Work required:
Below are entries; work out how many of their lines include the string "turquoise", and reply with the number only.

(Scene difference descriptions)
· · · ·

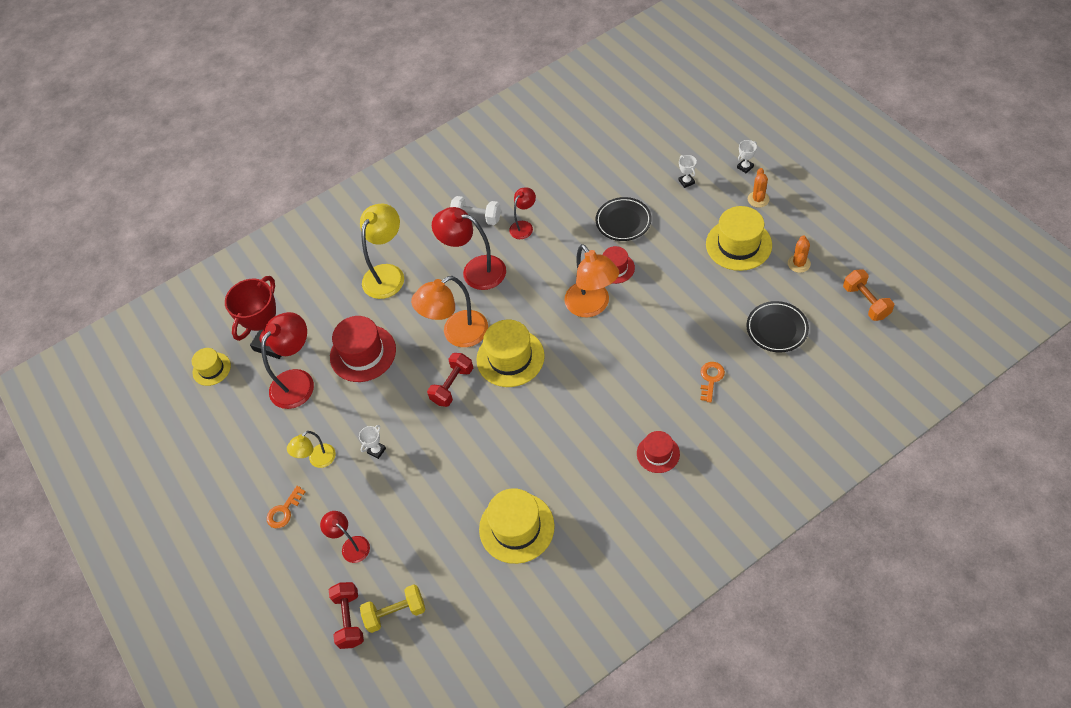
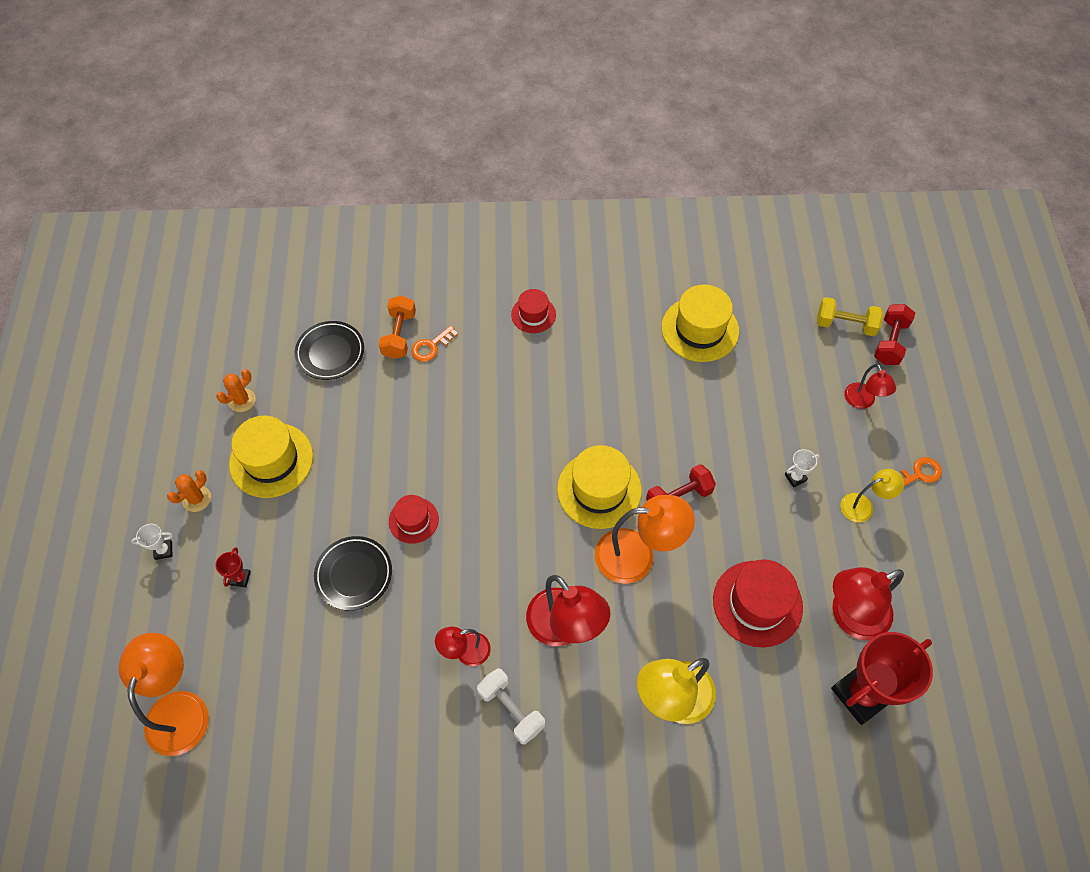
camera: 155 degrees left, 5 degrees up
(211, 369) = (956, 708): yellow hat -> none
(592, 306) = (474, 491): orange lamp -> orange lamp (180, 708)
(686, 182) = (240, 578): white trophy -> red trophy
(865, 302) = (231, 326): orange dumbbell -> orange dumbbell (399, 335)

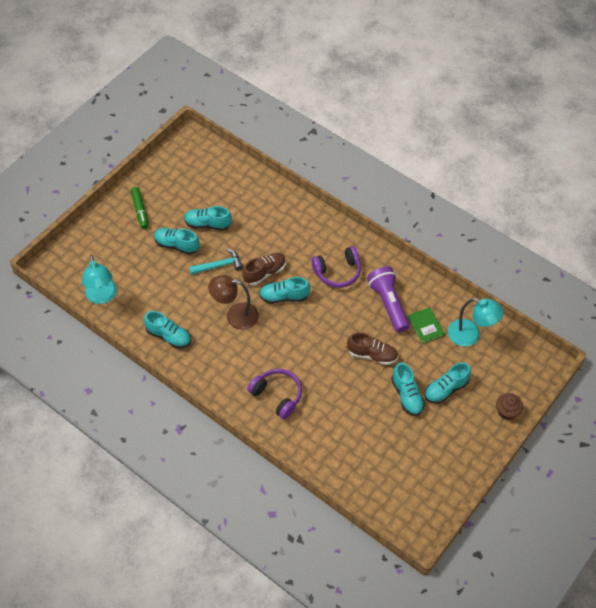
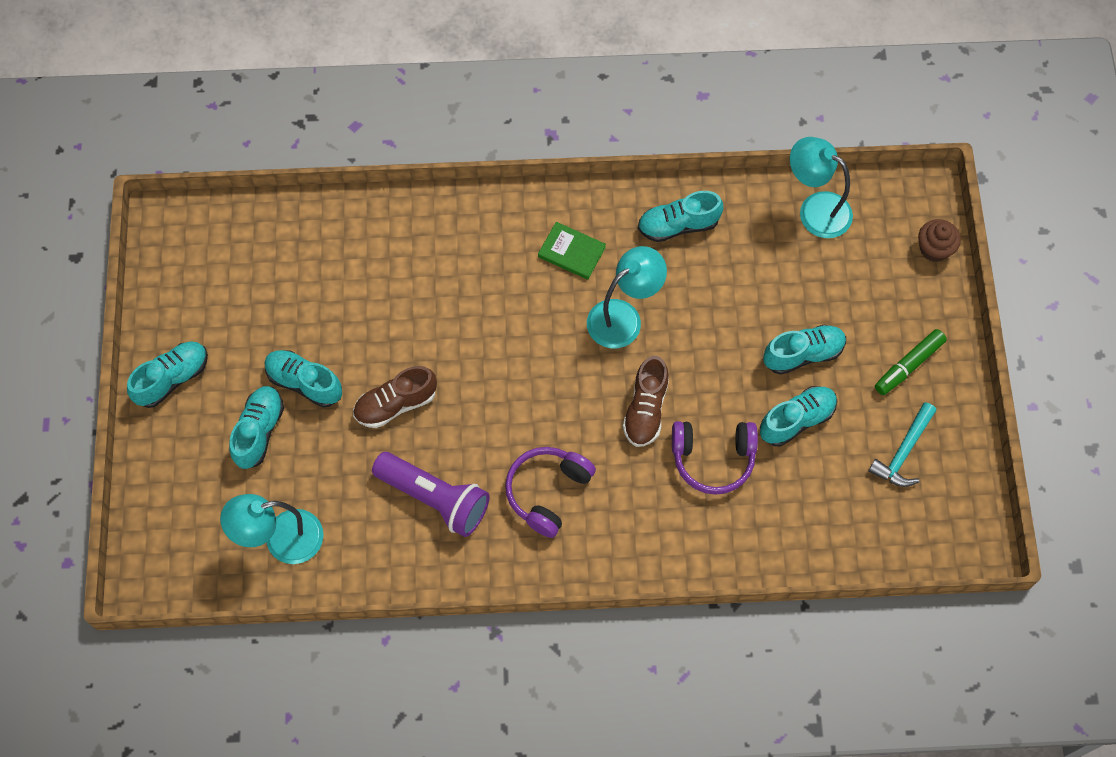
camera: 140 degrees right, 10 degrees up
(140, 210) = (908, 365): green marker -> green marker turned 75 degrees counterclockwise
(219, 265) = (716, 371): turquoise hammer -> turquoise hammer (903, 452)
(235, 316) = (623, 317): brown lamp -> turquoise lamp
(277, 395) = (470, 256): purple headphones -> purple headphones (713, 459)
(284, 297) = (586, 395): turquoise shoe -> turquoise shoe (172, 379)
(426, 326) = (355, 505): green book -> green book (571, 252)
(507, 411) = (154, 462): brown cupcake -> brown cupcake (934, 249)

· · · ·

Response to the task:
3